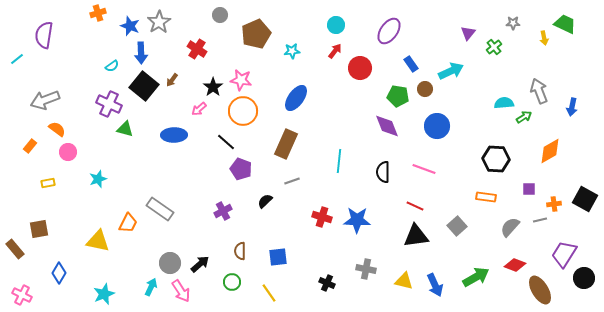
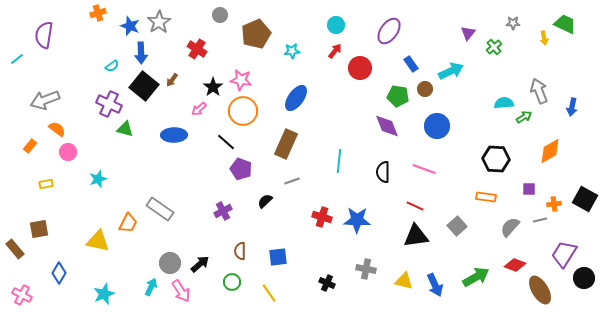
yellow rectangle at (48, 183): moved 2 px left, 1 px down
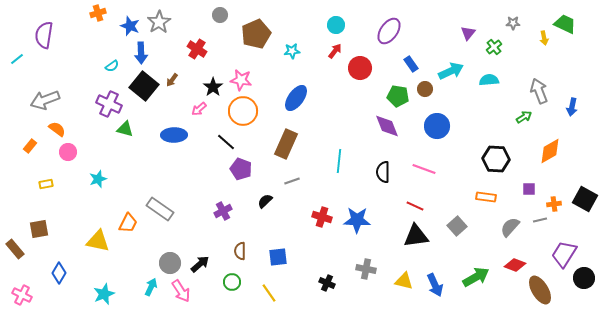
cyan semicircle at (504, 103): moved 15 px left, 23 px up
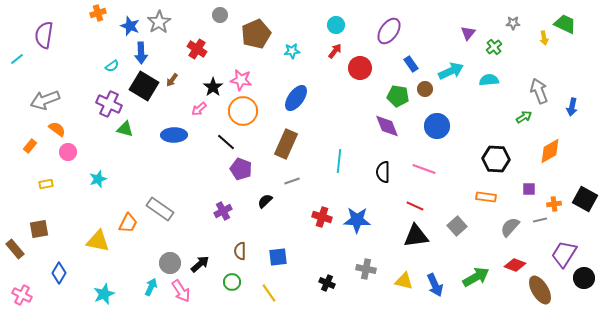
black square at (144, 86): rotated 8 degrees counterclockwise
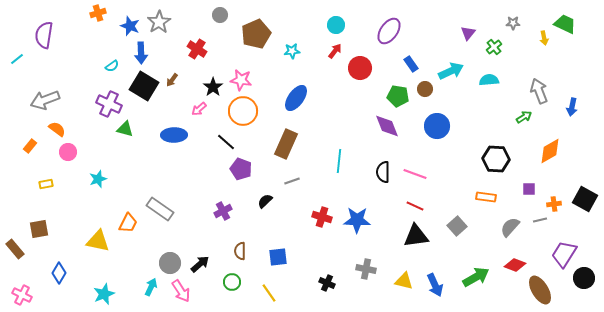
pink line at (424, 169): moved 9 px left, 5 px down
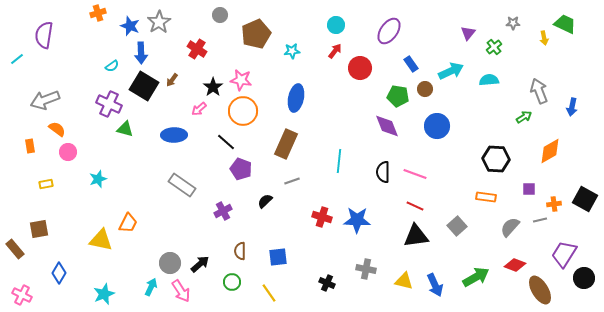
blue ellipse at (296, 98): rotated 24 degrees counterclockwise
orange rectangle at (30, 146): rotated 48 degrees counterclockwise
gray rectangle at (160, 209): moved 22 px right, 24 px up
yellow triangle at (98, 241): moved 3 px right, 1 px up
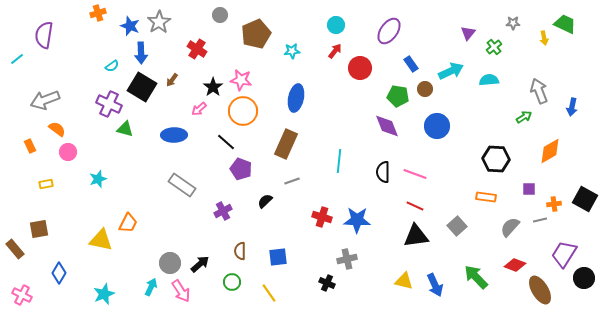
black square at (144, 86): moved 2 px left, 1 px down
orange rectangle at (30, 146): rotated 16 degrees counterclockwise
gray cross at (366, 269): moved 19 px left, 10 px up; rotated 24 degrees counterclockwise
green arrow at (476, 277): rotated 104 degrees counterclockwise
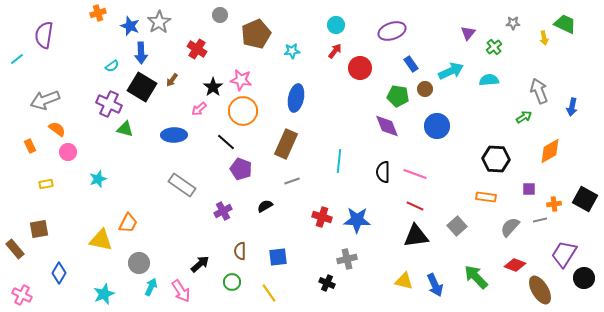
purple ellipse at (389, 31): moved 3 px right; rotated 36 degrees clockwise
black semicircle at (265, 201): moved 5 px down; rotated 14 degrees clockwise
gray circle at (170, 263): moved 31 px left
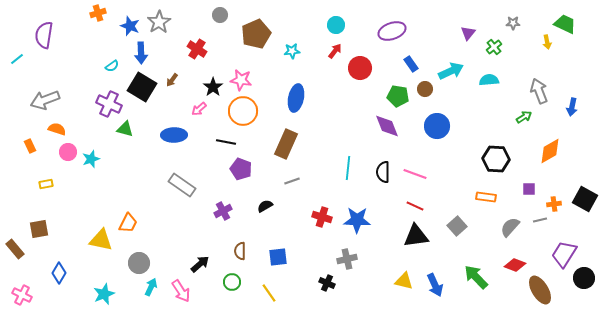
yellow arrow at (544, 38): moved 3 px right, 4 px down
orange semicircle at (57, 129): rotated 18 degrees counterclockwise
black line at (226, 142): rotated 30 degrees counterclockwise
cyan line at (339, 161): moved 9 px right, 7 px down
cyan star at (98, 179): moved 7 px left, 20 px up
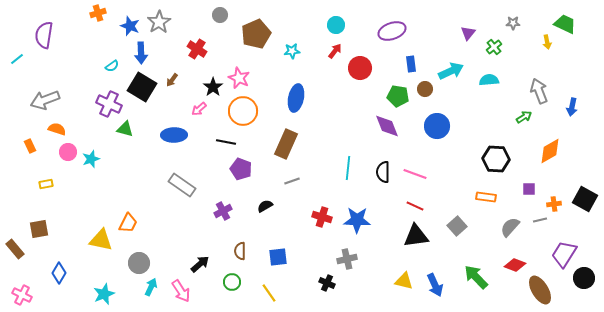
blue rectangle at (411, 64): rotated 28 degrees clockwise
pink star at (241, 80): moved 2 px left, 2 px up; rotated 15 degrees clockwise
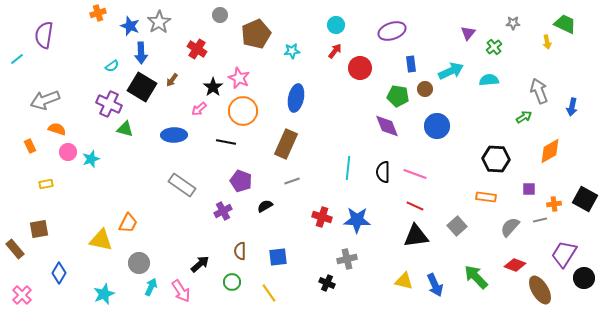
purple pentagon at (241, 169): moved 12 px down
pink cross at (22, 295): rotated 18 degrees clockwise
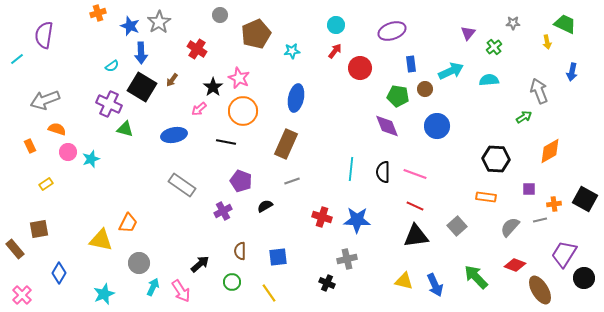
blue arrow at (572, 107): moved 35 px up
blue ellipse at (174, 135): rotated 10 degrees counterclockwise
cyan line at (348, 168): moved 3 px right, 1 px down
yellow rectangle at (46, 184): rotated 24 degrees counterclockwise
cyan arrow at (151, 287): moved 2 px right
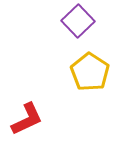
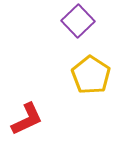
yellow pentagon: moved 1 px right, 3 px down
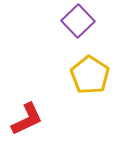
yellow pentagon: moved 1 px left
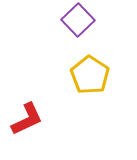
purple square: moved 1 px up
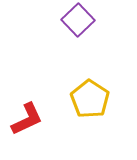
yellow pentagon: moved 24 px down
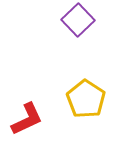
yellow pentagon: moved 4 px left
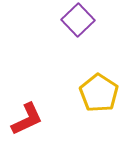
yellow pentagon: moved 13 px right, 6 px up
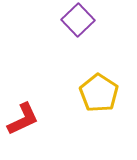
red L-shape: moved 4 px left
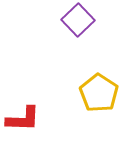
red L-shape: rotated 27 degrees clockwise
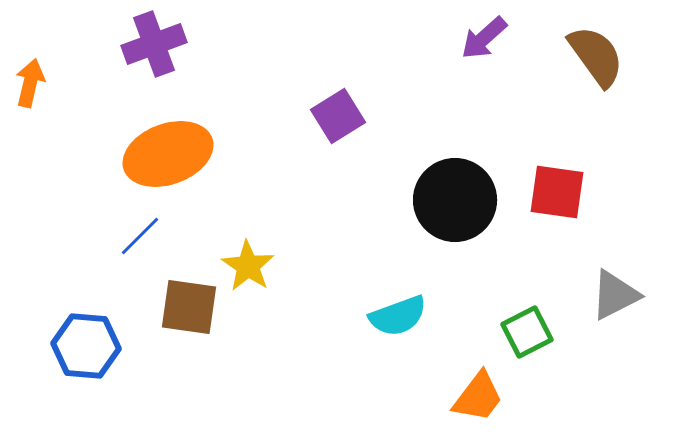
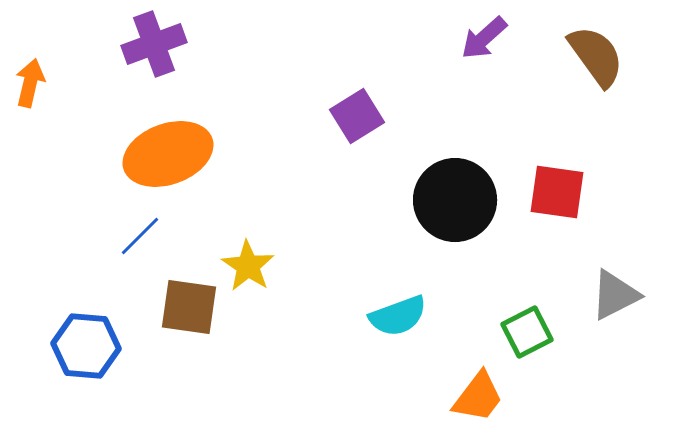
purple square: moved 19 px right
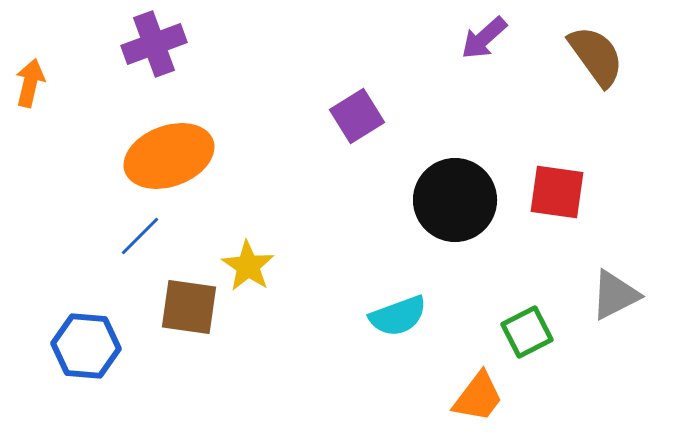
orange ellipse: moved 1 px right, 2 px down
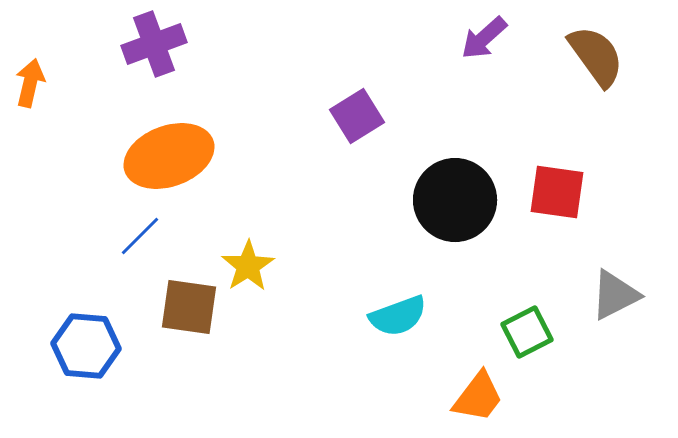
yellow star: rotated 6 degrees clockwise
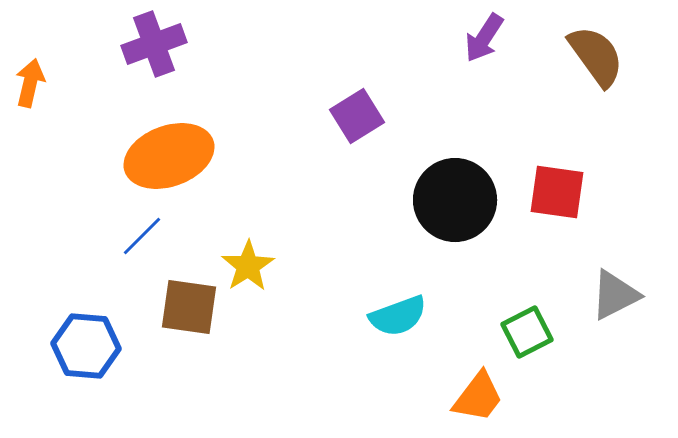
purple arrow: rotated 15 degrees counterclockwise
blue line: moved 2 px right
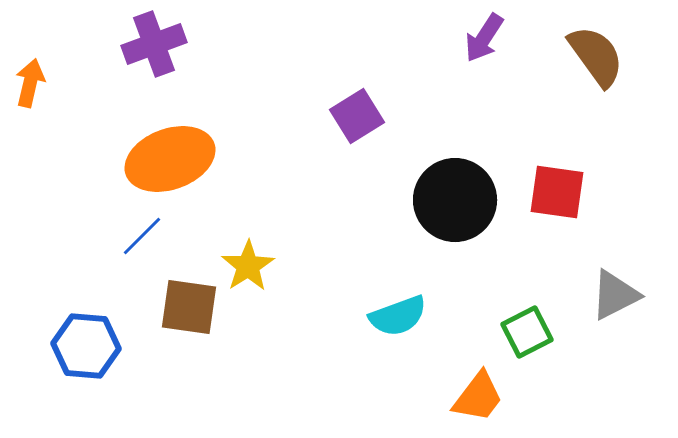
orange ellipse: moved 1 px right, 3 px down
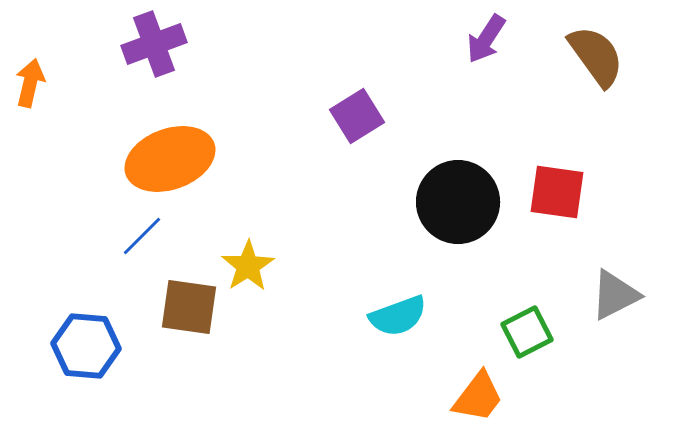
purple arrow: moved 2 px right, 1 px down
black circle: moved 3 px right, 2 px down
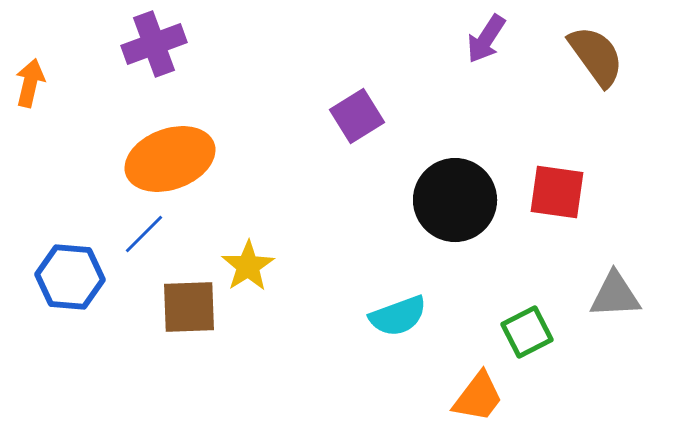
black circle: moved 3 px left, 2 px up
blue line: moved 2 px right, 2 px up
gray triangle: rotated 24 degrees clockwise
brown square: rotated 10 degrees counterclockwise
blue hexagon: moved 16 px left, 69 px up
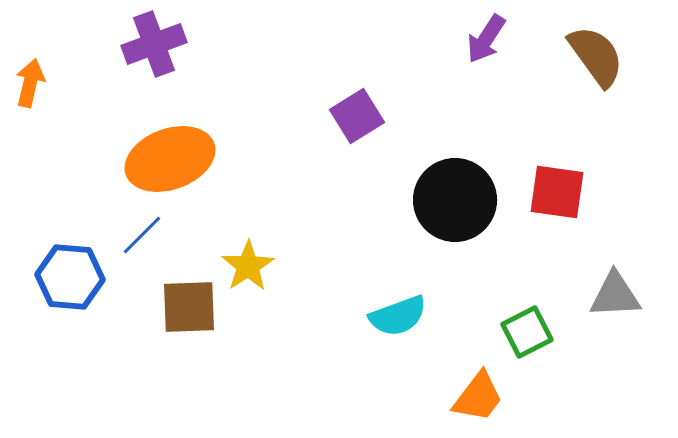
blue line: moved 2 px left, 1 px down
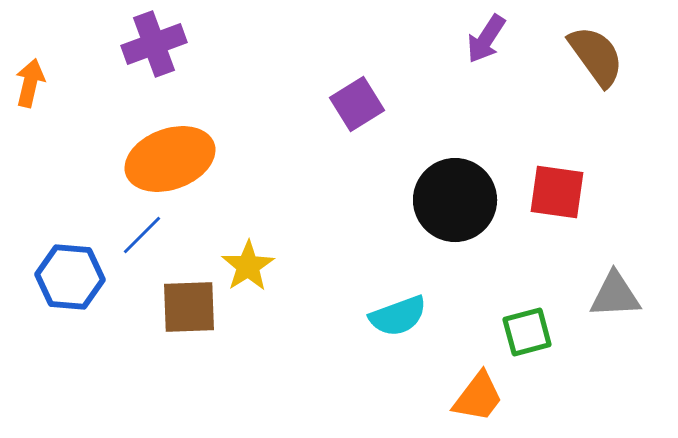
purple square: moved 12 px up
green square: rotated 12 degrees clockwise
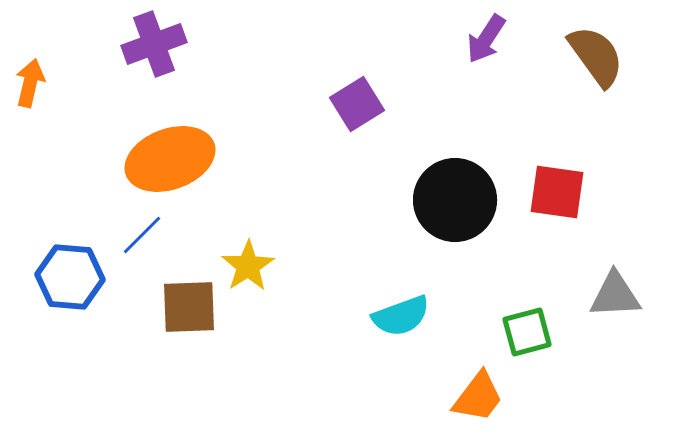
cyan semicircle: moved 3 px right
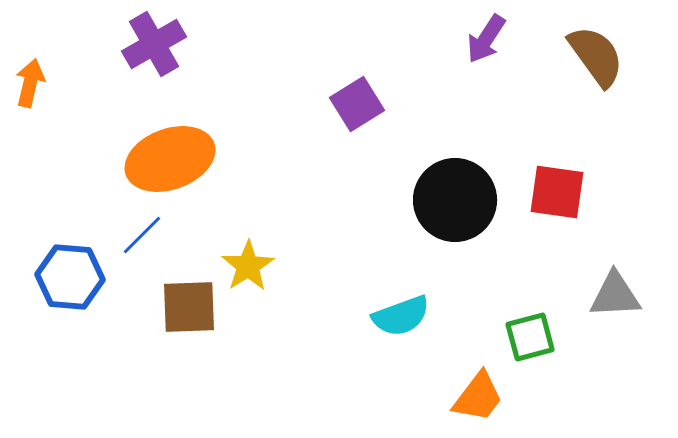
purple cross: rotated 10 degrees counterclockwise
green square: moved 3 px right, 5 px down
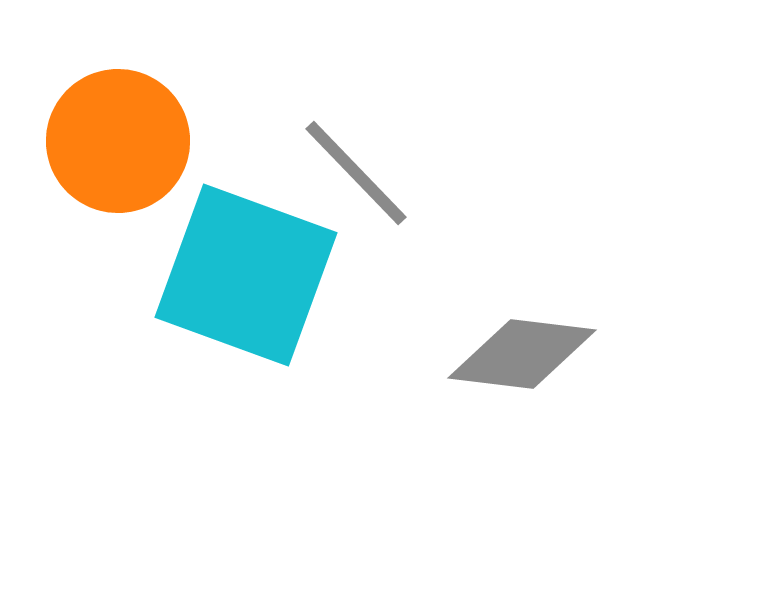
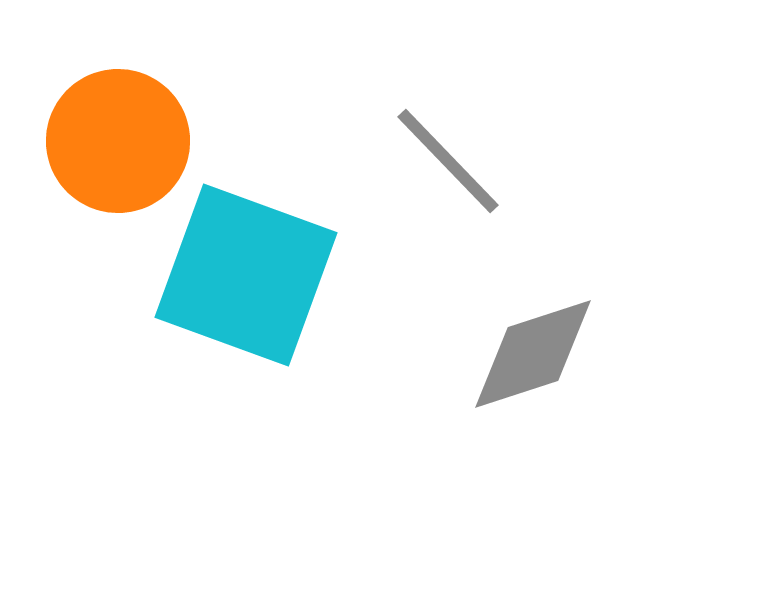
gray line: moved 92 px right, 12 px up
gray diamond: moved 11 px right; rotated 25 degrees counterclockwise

========================================================================

Please convert every movement and rotation line in the entries above into a single numbered list, skipping blank lines and leaving the pictures out of your answer.

§ TASK SOLUTION:
1. yellow rectangle at (48, 183): moved 2 px left, 1 px down
2. cyan semicircle at (504, 103): moved 15 px left, 23 px up
3. black square at (144, 86): rotated 8 degrees counterclockwise
4. pink line at (424, 169): moved 9 px left, 5 px down
5. blue ellipse at (296, 98): rotated 24 degrees counterclockwise
6. orange rectangle at (30, 146): rotated 48 degrees counterclockwise
7. gray rectangle at (160, 209): moved 22 px right, 24 px up
8. yellow triangle at (98, 241): moved 3 px right, 1 px up
9. black square at (144, 86): moved 2 px left, 1 px down
10. orange rectangle at (30, 146): rotated 16 degrees counterclockwise
11. gray cross at (366, 269): moved 19 px left, 10 px up; rotated 24 degrees counterclockwise
12. green arrow at (476, 277): rotated 104 degrees counterclockwise
13. purple ellipse at (389, 31): moved 3 px right; rotated 36 degrees clockwise
14. black semicircle at (265, 201): moved 5 px down; rotated 14 degrees clockwise
15. gray circle at (170, 263): moved 31 px left
16. yellow arrow at (544, 38): moved 3 px right, 4 px down
17. orange semicircle at (57, 129): rotated 18 degrees counterclockwise
18. black line at (226, 142): rotated 30 degrees counterclockwise
19. cyan line at (339, 161): moved 9 px right, 7 px down
20. cyan star at (98, 179): moved 7 px left, 20 px up
21. blue rectangle at (411, 64): rotated 28 degrees clockwise
22. pink star at (241, 80): moved 2 px left, 2 px up; rotated 15 degrees clockwise
23. purple pentagon at (241, 169): moved 12 px down
24. pink cross at (22, 295): rotated 18 degrees clockwise
25. blue arrow at (572, 107): moved 35 px up
26. blue ellipse at (174, 135): rotated 10 degrees counterclockwise
27. cyan line at (348, 168): moved 3 px right, 1 px down
28. yellow rectangle at (46, 184): rotated 24 degrees counterclockwise
29. cyan arrow at (151, 287): moved 2 px right
30. yellow pentagon: moved 1 px right, 3 px down
31. yellow pentagon: moved 1 px left
32. purple square: moved 1 px up
33. yellow pentagon: moved 24 px down
34. yellow pentagon: moved 4 px left
35. yellow pentagon: moved 13 px right, 6 px up
36. red L-shape: moved 4 px left
37. red L-shape: rotated 27 degrees clockwise
38. purple square: moved 19 px right
39. orange ellipse: moved 1 px right, 2 px down
40. yellow star: rotated 6 degrees clockwise
41. purple arrow: rotated 15 degrees counterclockwise
42. blue line: moved 2 px right
43. orange ellipse: moved 1 px right, 3 px down
44. purple arrow: moved 2 px right, 1 px down
45. black circle: moved 3 px right, 2 px down
46. black circle: moved 3 px left, 2 px up
47. blue line: moved 2 px right, 2 px up
48. gray triangle: rotated 24 degrees clockwise
49. brown square: rotated 10 degrees counterclockwise
50. blue hexagon: moved 16 px left, 69 px up
51. blue line: moved 2 px left, 1 px down
52. purple square: moved 12 px up
53. green square: rotated 12 degrees clockwise
54. cyan semicircle: moved 3 px right
55. purple cross: rotated 10 degrees counterclockwise
56. green square: moved 3 px right, 5 px down
57. gray line: moved 92 px right, 12 px up
58. gray diamond: moved 11 px right; rotated 25 degrees counterclockwise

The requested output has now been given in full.